Dataset extract ->
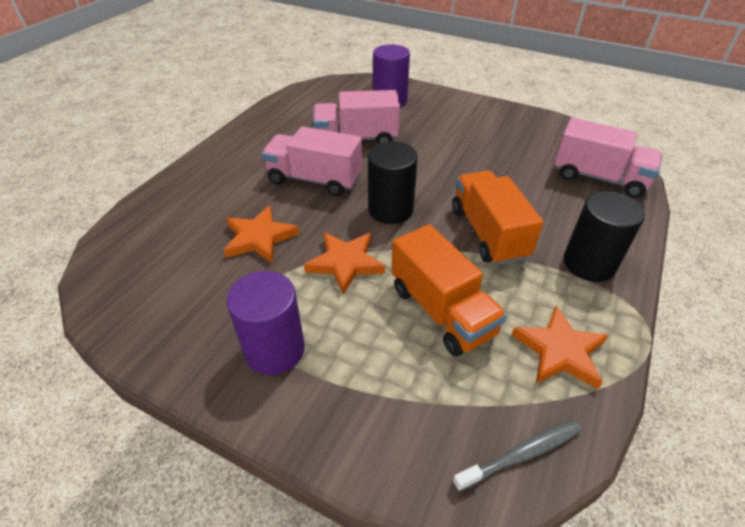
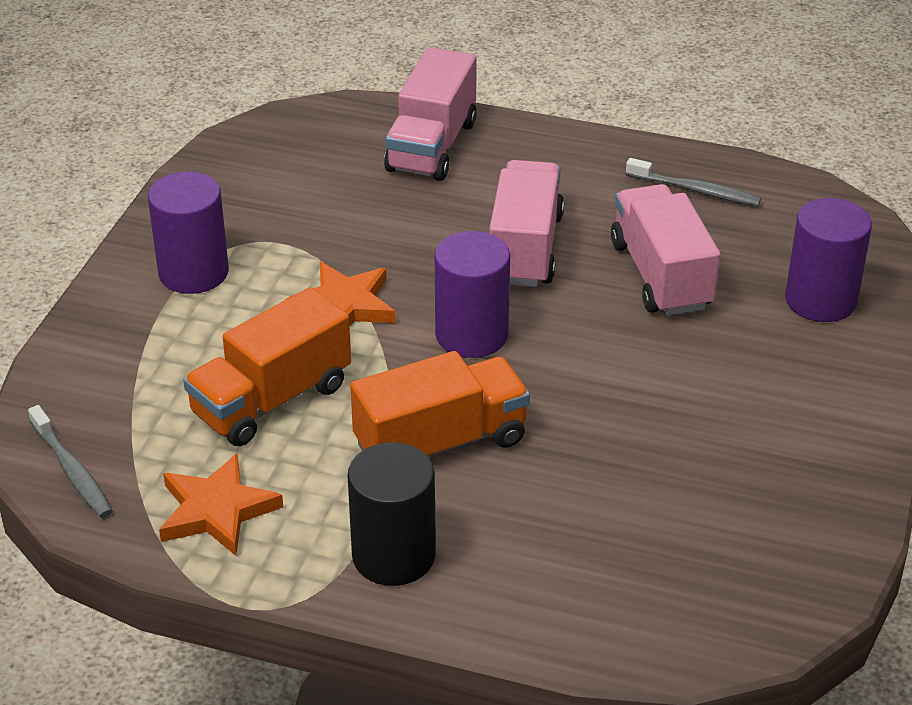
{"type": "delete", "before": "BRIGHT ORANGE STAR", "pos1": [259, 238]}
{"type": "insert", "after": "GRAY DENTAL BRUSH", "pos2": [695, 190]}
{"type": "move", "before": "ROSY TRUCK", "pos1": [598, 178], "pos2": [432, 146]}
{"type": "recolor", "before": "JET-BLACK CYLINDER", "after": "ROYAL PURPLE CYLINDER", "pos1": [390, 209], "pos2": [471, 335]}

Exercise -> Your answer should consist of all lines above that include the string "after".

Task result ->
{"type": "insert", "after": "GRAY DENTAL BRUSH", "pos2": [695, 190]}
{"type": "recolor", "before": "JET-BLACK CYLINDER", "after": "ROYAL PURPLE CYLINDER", "pos1": [390, 209], "pos2": [471, 335]}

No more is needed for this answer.